■ **What is needed**: Retype, character for character, the line containing "(435, 215) = (169, 387): black" along with each line after it through the end of the data, and only those.

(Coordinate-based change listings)
========================

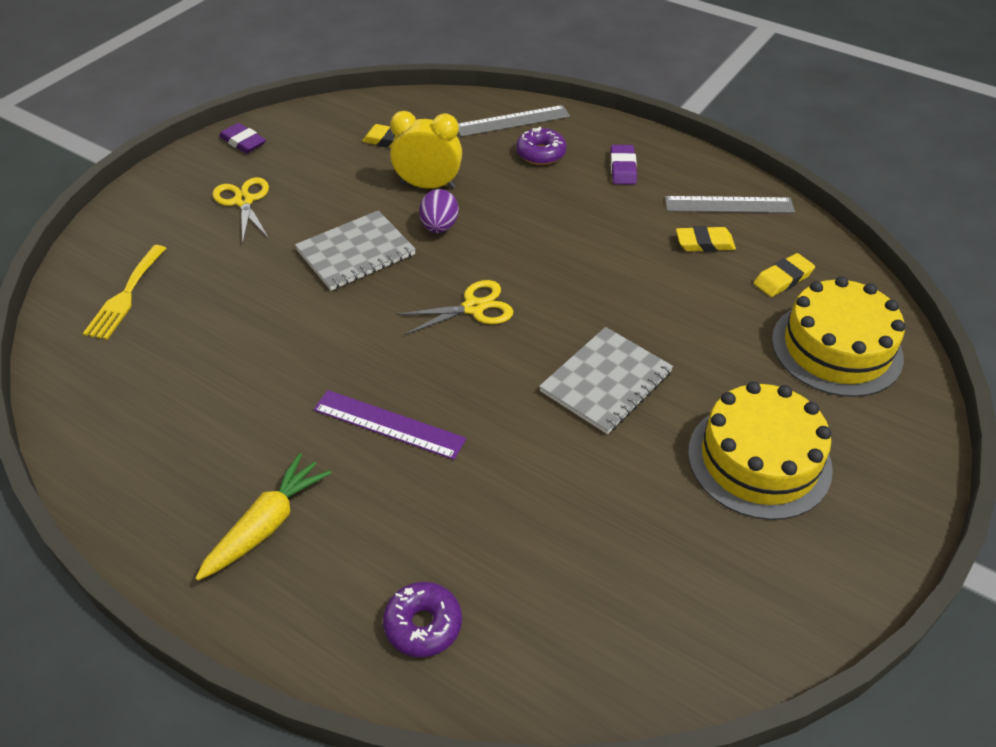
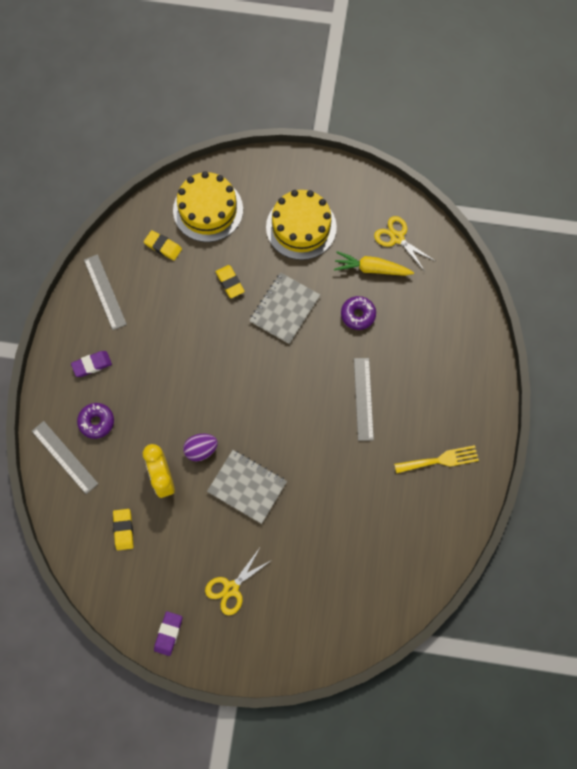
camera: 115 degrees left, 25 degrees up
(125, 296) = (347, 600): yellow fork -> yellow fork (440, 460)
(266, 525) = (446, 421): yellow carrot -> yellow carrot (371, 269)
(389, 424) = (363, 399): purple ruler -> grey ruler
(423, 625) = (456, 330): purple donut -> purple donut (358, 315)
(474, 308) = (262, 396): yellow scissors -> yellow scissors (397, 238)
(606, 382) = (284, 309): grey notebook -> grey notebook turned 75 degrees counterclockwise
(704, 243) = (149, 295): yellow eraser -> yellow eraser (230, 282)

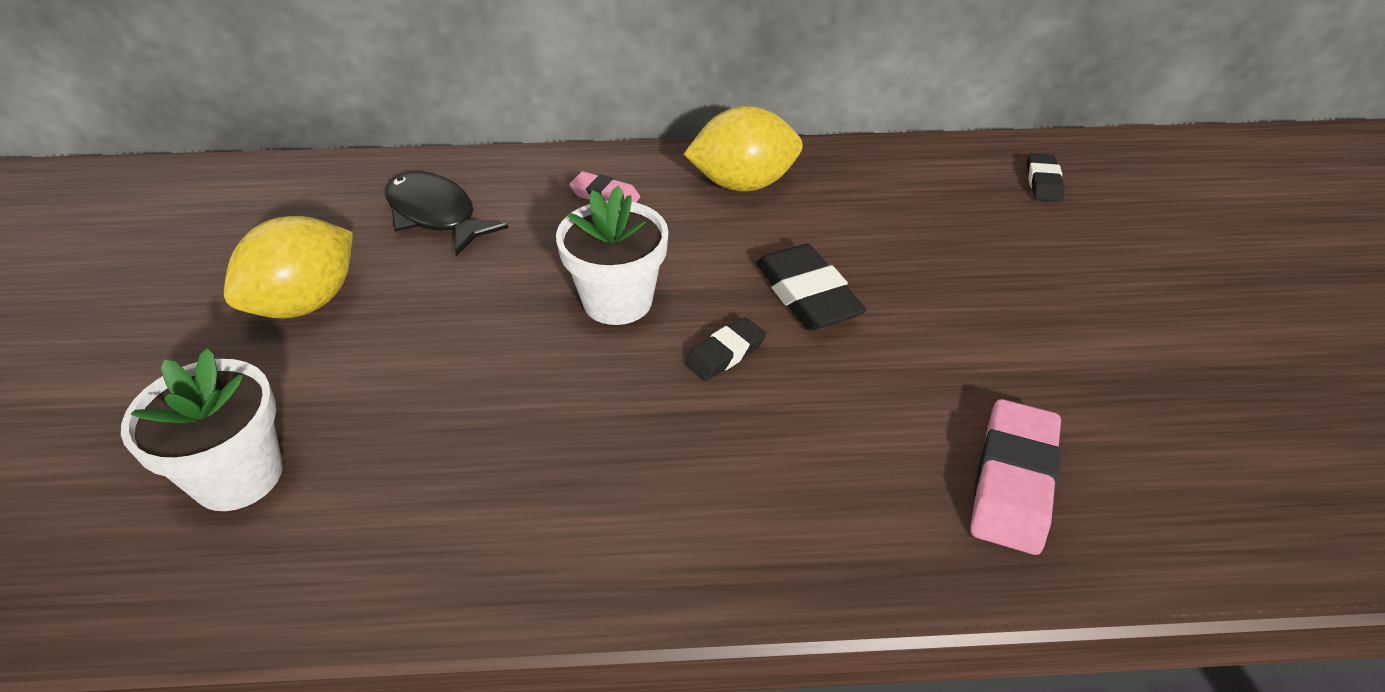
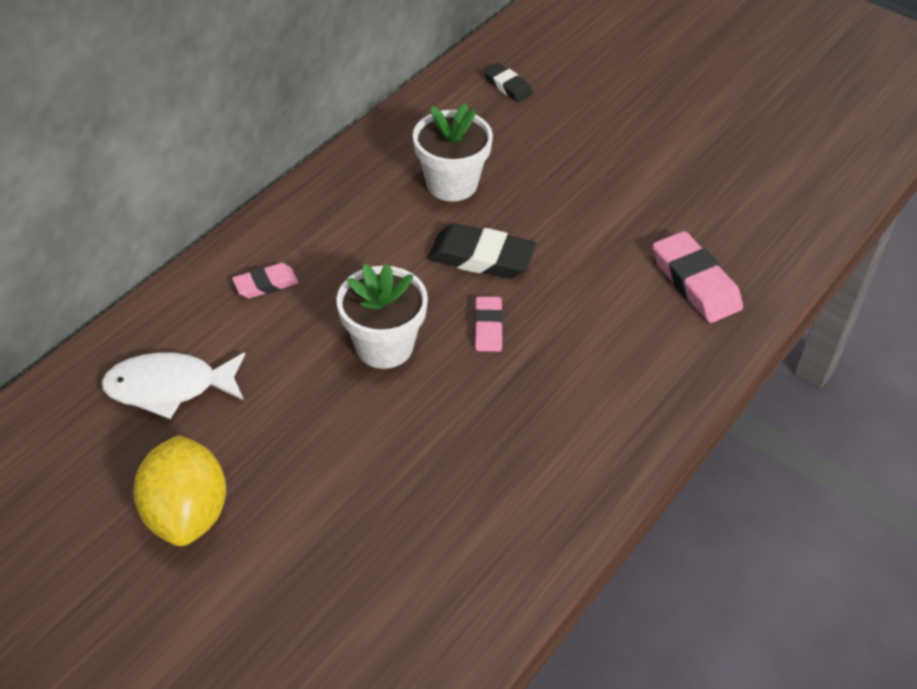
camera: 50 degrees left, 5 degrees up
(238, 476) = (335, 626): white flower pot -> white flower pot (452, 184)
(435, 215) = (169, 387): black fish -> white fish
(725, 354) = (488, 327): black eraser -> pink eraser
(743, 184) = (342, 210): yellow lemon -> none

========================

■ **Exercise output**:
(435, 215) = (169, 387): black fish -> white fish
(725, 354) = (488, 327): black eraser -> pink eraser
(743, 184) = (342, 210): yellow lemon -> none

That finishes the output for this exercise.